Work order:
Once you have located the line containing "R7: none -> 22k (+5V, NET38)" in the material below, return it exactly along with each line after it through the line containing "C3: 100nF (GND, VA) -> 33nF (GND, VA)".

Dataset excerpts:
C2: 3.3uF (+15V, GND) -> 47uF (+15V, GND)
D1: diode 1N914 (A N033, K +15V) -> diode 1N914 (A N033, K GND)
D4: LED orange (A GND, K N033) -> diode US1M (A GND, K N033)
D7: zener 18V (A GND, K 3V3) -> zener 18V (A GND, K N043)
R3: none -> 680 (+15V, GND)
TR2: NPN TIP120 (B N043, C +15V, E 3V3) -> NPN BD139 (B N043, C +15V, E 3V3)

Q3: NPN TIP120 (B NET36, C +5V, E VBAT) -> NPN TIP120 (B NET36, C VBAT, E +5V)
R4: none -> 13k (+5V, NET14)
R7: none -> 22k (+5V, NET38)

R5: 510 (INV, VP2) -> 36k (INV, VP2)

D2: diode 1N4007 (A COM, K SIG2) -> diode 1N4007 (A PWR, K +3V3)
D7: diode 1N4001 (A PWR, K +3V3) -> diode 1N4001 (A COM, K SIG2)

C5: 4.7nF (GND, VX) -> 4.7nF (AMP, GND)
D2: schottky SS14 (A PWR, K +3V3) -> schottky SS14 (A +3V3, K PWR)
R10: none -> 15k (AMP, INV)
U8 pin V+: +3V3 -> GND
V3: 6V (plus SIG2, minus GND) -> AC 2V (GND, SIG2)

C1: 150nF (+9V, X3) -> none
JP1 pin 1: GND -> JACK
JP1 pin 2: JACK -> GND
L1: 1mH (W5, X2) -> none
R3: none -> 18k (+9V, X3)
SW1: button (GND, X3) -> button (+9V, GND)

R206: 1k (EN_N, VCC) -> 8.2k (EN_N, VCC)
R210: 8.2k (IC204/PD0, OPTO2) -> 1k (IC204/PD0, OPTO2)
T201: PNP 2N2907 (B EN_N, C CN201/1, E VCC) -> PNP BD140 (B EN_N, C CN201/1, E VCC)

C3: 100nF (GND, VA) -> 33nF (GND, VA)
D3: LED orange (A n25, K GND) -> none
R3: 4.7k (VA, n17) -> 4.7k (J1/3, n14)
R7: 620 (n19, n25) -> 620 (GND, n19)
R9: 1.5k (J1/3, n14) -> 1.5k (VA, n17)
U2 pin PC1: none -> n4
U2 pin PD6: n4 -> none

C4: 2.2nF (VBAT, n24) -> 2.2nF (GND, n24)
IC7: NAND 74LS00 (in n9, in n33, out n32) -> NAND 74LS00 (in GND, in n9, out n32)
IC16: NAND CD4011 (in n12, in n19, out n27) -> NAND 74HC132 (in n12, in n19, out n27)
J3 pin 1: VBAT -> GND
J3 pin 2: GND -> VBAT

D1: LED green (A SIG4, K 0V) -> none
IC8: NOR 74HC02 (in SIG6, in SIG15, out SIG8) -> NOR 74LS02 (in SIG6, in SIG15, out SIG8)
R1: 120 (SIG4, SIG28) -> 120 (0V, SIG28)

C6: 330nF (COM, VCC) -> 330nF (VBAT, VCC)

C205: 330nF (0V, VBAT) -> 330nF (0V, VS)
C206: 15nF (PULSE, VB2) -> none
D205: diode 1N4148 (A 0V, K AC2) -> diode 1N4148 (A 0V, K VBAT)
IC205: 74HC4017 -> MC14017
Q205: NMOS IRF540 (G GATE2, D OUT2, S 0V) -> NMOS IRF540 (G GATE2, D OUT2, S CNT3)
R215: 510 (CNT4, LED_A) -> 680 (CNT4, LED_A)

Answer section:
R7: none -> 22k (+5V, NET38)

R5: 510 (INV, VP2) -> 36k (INV, VP2)

D2: diode 1N4007 (A COM, K SIG2) -> diode 1N4007 (A PWR, K +3V3)
D7: diode 1N4001 (A PWR, K +3V3) -> diode 1N4001 (A COM, K SIG2)

C5: 4.7nF (GND, VX) -> 4.7nF (AMP, GND)
D2: schottky SS14 (A PWR, K +3V3) -> schottky SS14 (A +3V3, K PWR)
R10: none -> 15k (AMP, INV)
U8 pin V+: +3V3 -> GND
V3: 6V (plus SIG2, minus GND) -> AC 2V (GND, SIG2)

C1: 150nF (+9V, X3) -> none
JP1 pin 1: GND -> JACK
JP1 pin 2: JACK -> GND
L1: 1mH (W5, X2) -> none
R3: none -> 18k (+9V, X3)
SW1: button (GND, X3) -> button (+9V, GND)

R206: 1k (EN_N, VCC) -> 8.2k (EN_N, VCC)
R210: 8.2k (IC204/PD0, OPTO2) -> 1k (IC204/PD0, OPTO2)
T201: PNP 2N2907 (B EN_N, C CN201/1, E VCC) -> PNP BD140 (B EN_N, C CN201/1, E VCC)

C3: 100nF (GND, VA) -> 33nF (GND, VA)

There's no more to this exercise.